**WHAT THE TASK ASKS**
Reproduce the records below exactly, but leave their pictures out of the copy.
*** Block opens ***
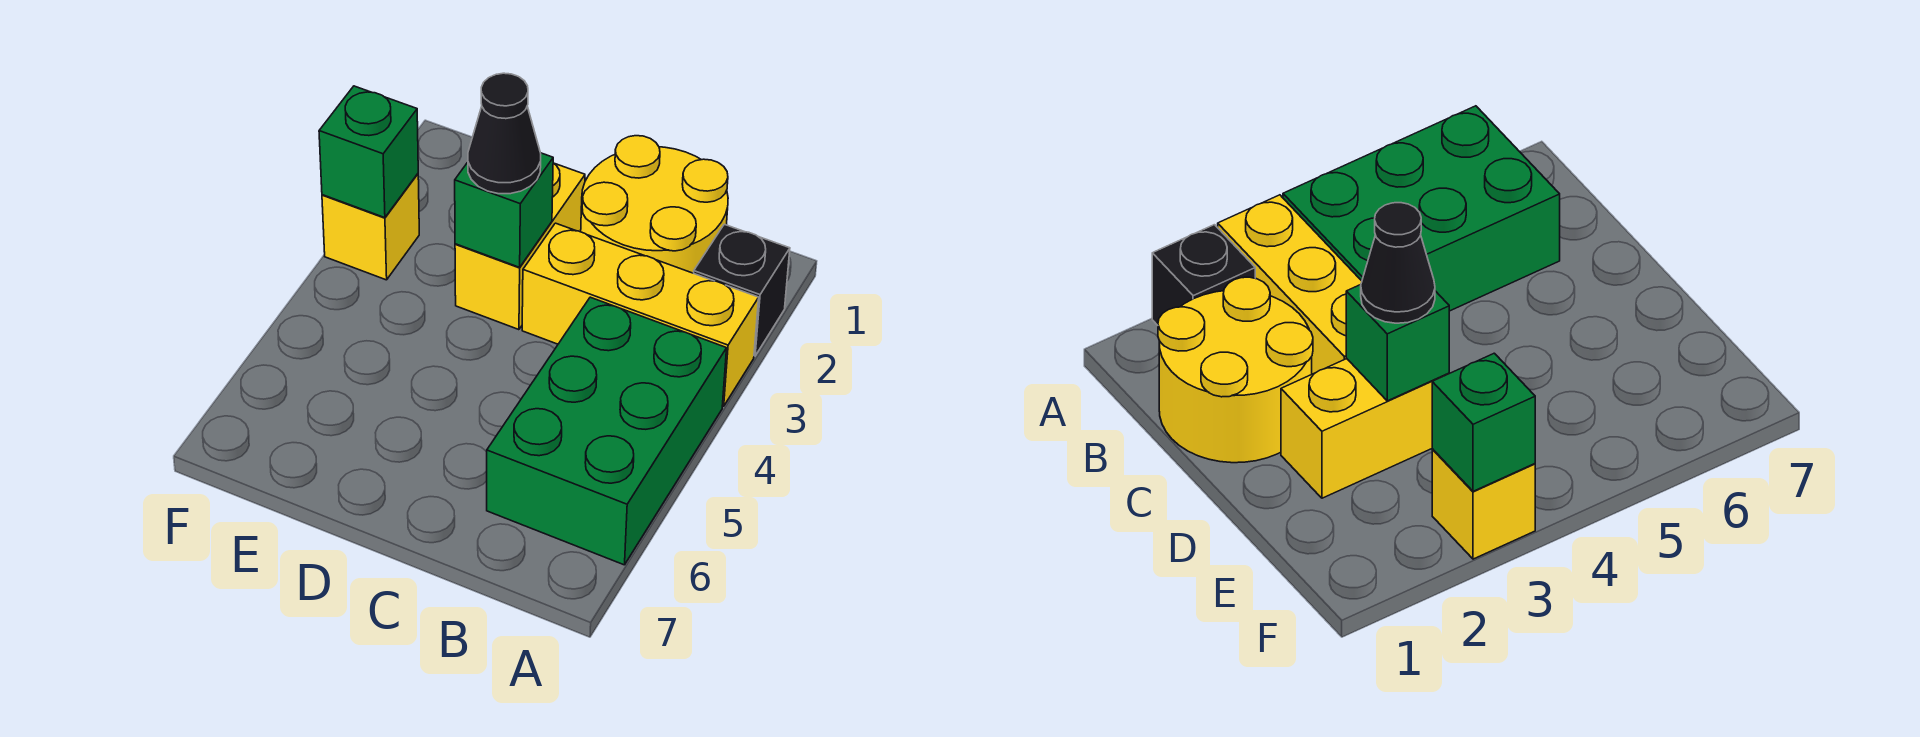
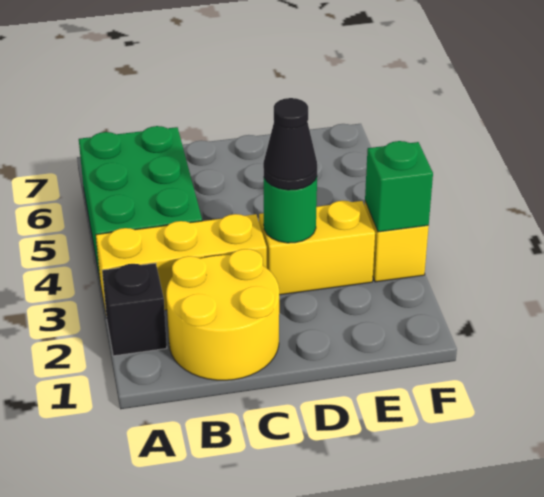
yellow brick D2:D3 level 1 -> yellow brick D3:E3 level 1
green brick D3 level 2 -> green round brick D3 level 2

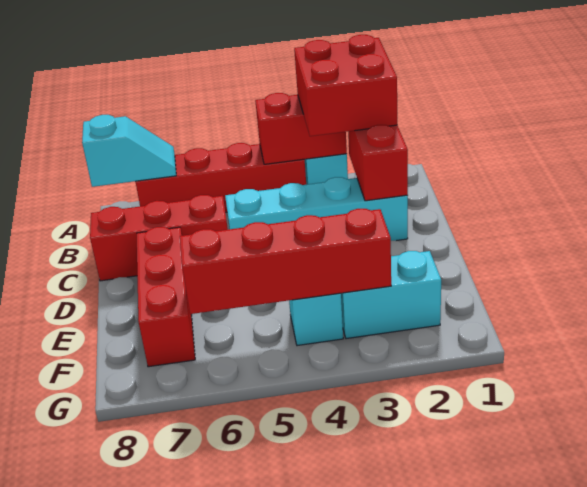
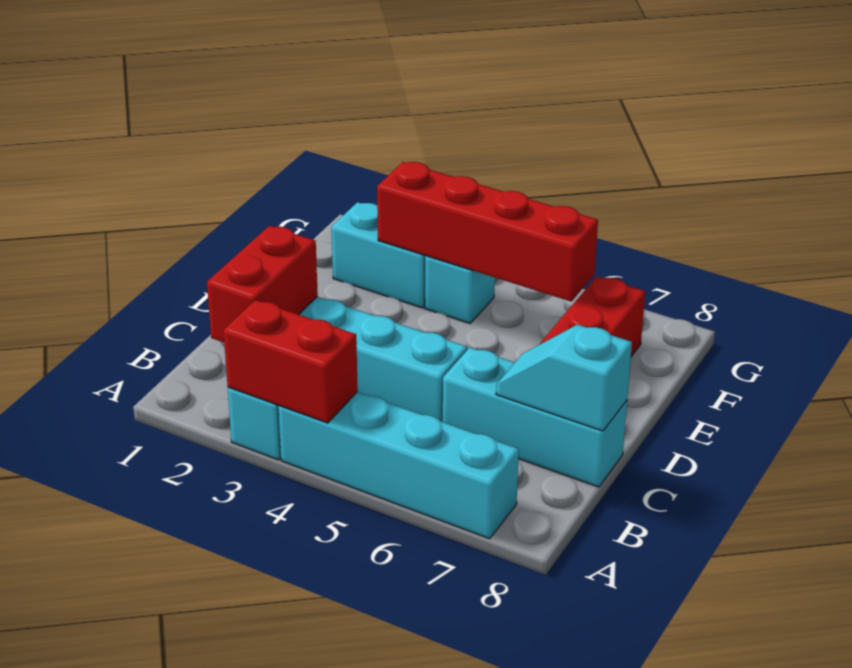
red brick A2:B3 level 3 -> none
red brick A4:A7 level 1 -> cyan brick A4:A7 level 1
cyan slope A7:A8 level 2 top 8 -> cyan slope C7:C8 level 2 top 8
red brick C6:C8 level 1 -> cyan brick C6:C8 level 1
*** Block closes ***
**ANSWER SECTION**
yellow brick D2:D3 level 1 -> yellow brick D3:E3 level 1
green brick D3 level 2 -> green round brick D3 level 2

red brick A2:B3 level 3 -> none
red brick A4:A7 level 1 -> cyan brick A4:A7 level 1
cyan slope A7:A8 level 2 top 8 -> cyan slope C7:C8 level 2 top 8
red brick C6:C8 level 1 -> cyan brick C6:C8 level 1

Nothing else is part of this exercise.